(Stored data)
# # #
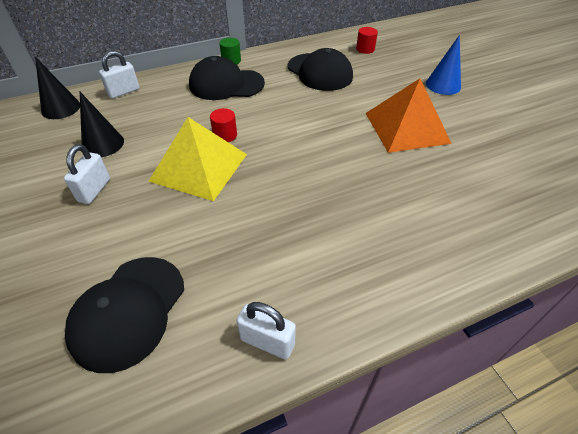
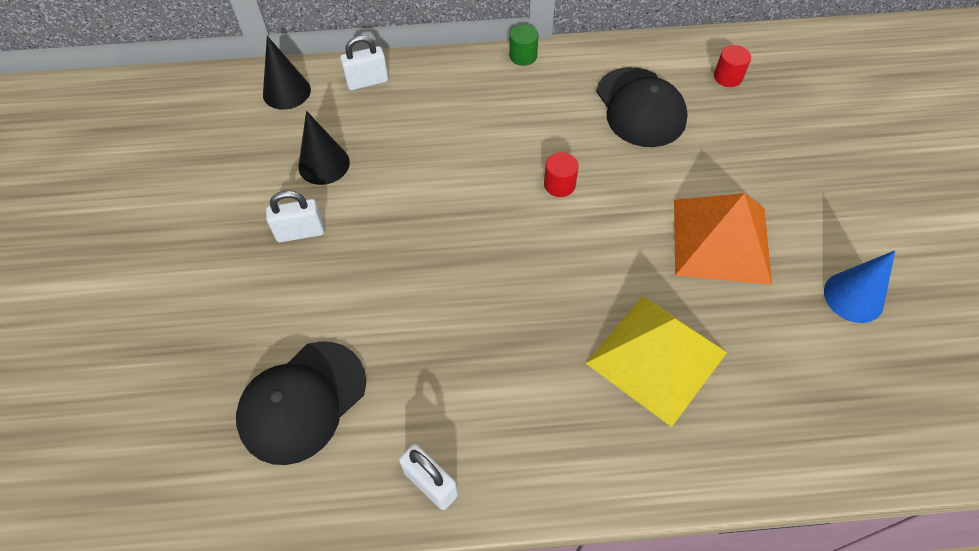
camera: 20 degrees right, 10 degrees up
(94, 190) = (300, 232): white padlock -> white padlock turned 45 degrees clockwise
(199, 167) = (426, 231): yellow pyramid -> yellow pyramid (656, 357)
(225, 135) = (473, 189): red cylinder -> red cylinder (559, 185)
(226, 84) = (502, 100): black cap -> none
(443, 85) = (814, 177): blue cone -> blue cone (853, 297)

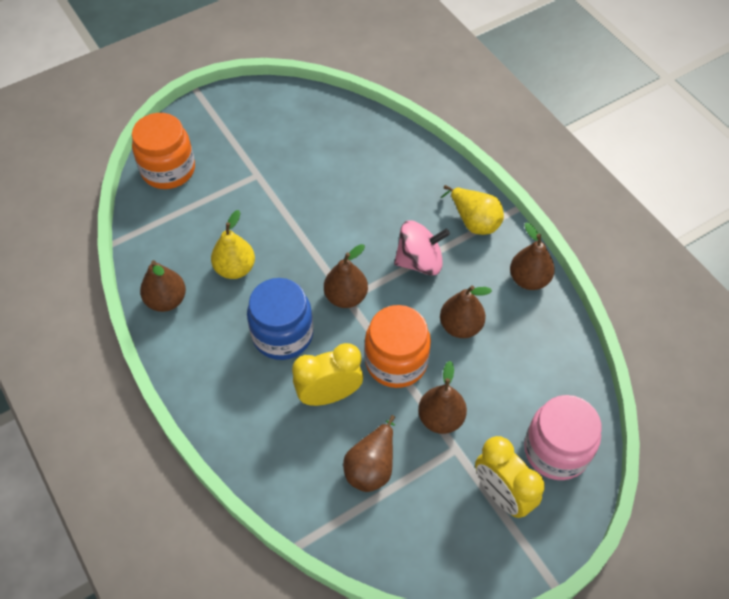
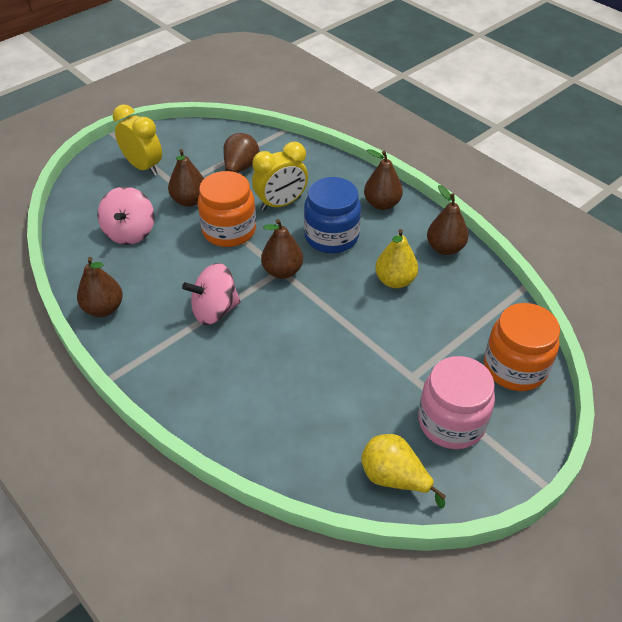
camera: 170 degrees right, 10 degrees down
(460, 326) = (173, 262): brown pear -> brown pear (382, 204)
(474, 221) = (157, 358): yellow pear -> yellow pear (394, 478)
(511, 377) = (130, 232): none -> pink spinning top
(556, 450) = (99, 193): pink jar -> pink jar (451, 422)

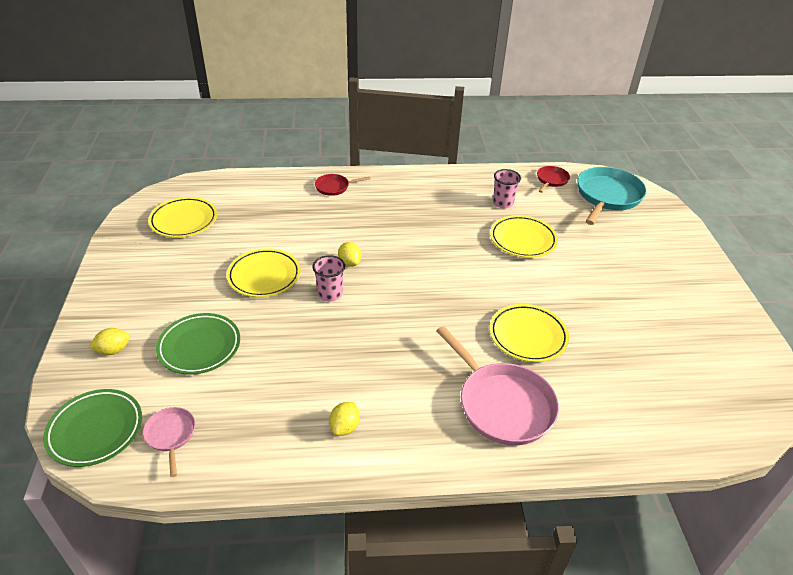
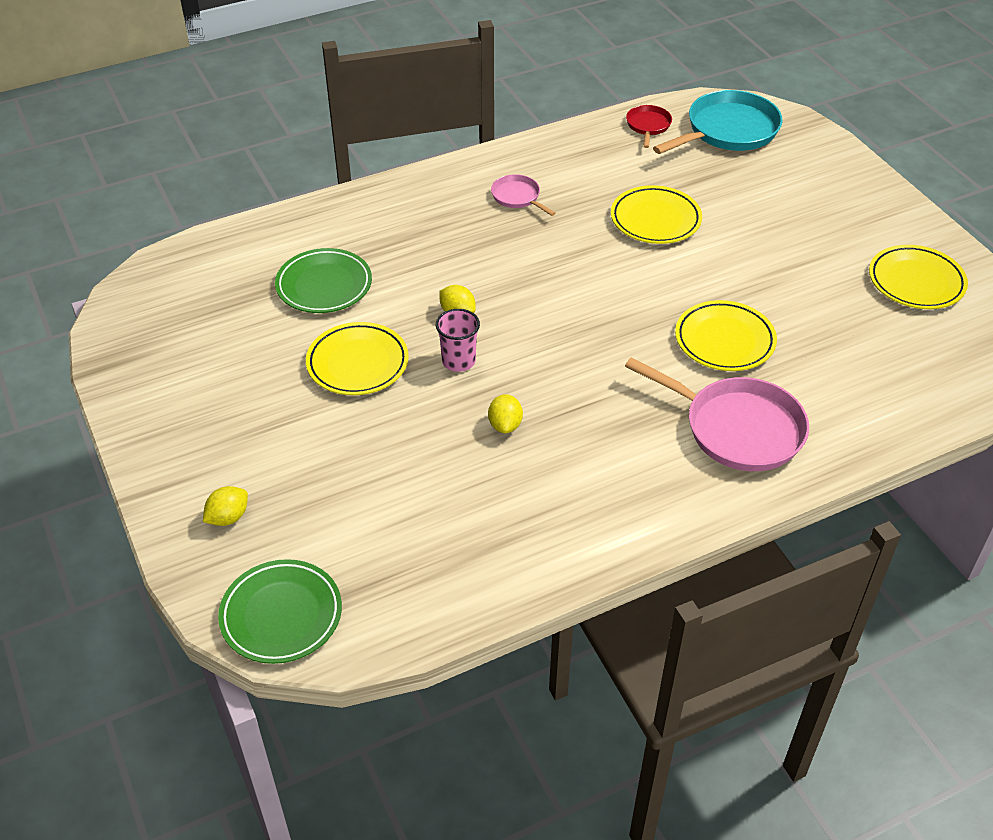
camera: 20 degrees left, 5 degrees up
(171, 435) = (379, 589): pink pan -> pink pan (518, 197)
(184, 220) = (190, 320): yellow plate -> yellow plate (916, 282)
(199, 347) = (337, 477): green plate -> green plate (324, 285)
(334, 187) = (369, 213): red pan -> none
(345, 427) = (577, 511): yellow lemon -> yellow lemon (505, 425)
(503, 203) = (604, 176): pink cup -> none
(607, 196) = (728, 131): turquoise pan -> turquoise pan turned 45 degrees clockwise

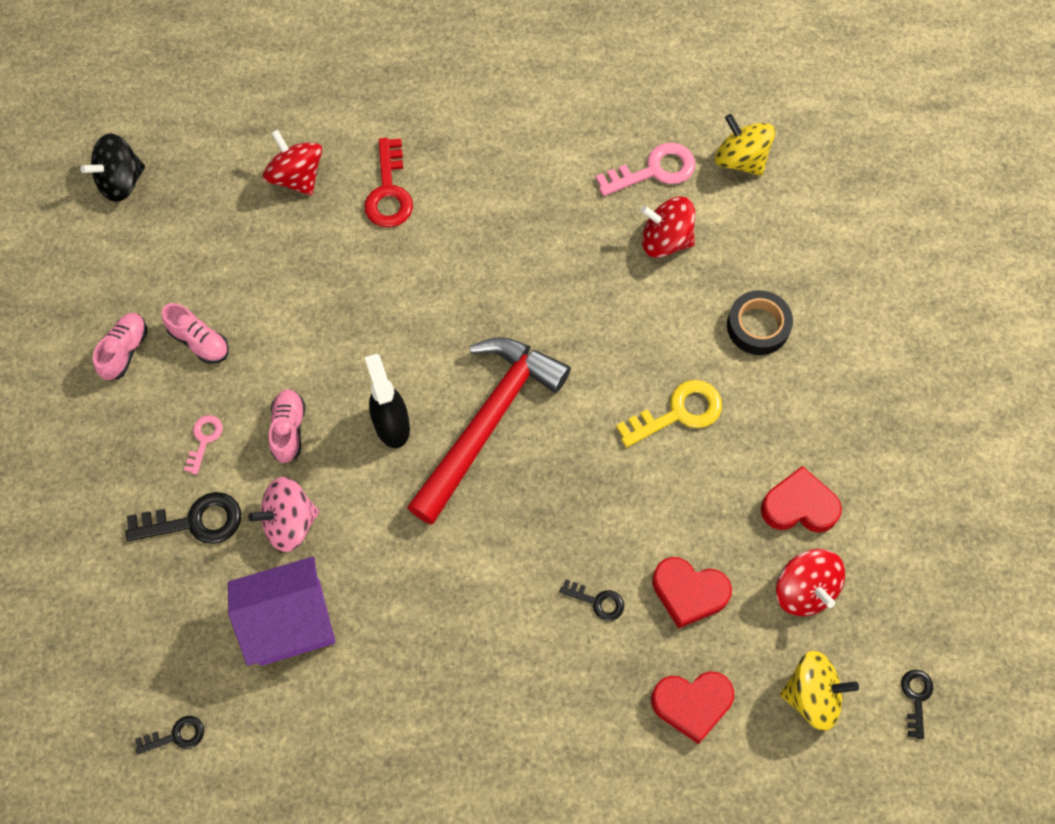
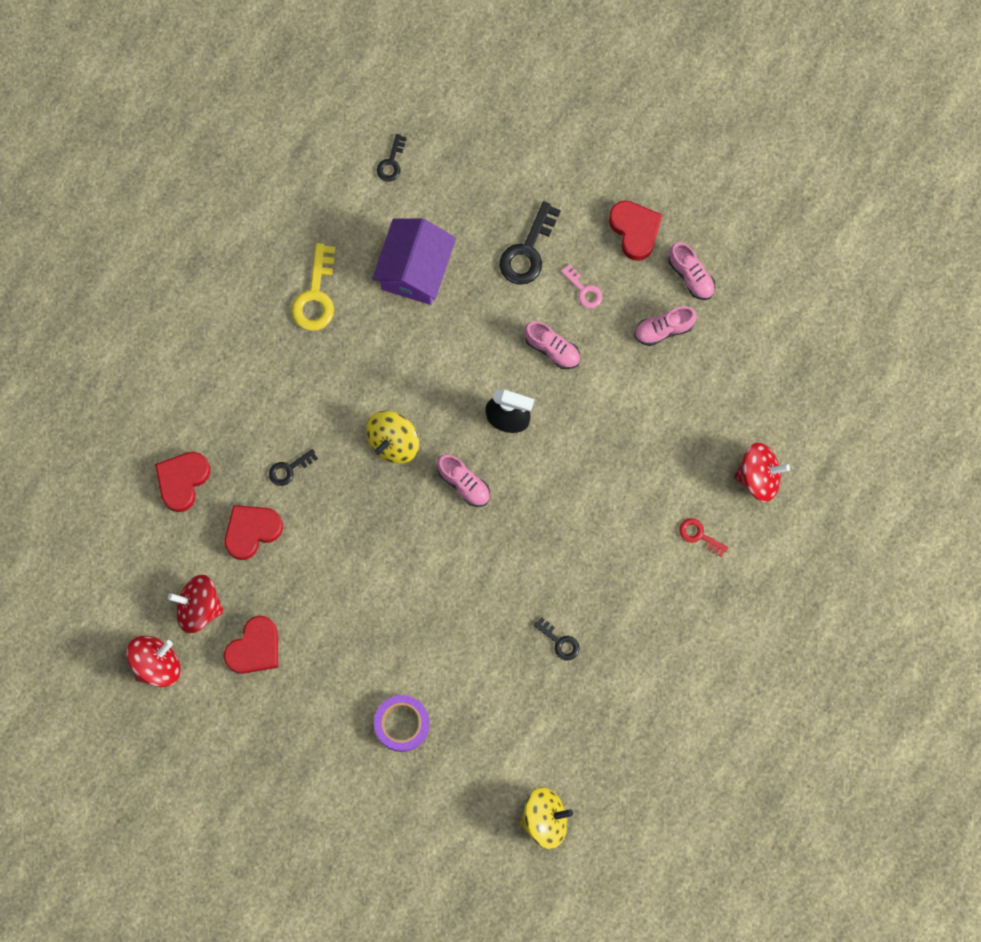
camera: 125 degrees right, 10 degrees up
(106, 432) = (635, 231): none -> red heart
(121, 182) = (840, 349): black spinning top -> none
(290, 523) = (483, 310): pink spinning top -> none
(389, 192) = (699, 535): red key -> red key, size x0.57
(487, 422) = (464, 483): red hammer -> pink shoe
(654, 170) = (581, 745): pink key -> none
(665, 240) = (516, 709): red spinning top -> red spinning top (156, 664)
(678, 413) = (378, 617): yellow key -> yellow key (315, 295)
(758, 326) = (402, 724): black tape -> purple tape
(812, 695) = (132, 559): yellow spinning top -> yellow spinning top (393, 442)
(916, 698) = (82, 624): black key -> black key (559, 642)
# # #
WHAT TO WORK ON: Within the records, filter for lines that contain the word "black" and show each one.

SOLUTION TO THIS PROBLEM:
(226, 84) = (502, 100): black cap -> none
(121, 182) = (840, 349): black spinning top -> none
(758, 326) = (402, 724): black tape -> purple tape
(916, 698) = (82, 624): black key -> black key (559, 642)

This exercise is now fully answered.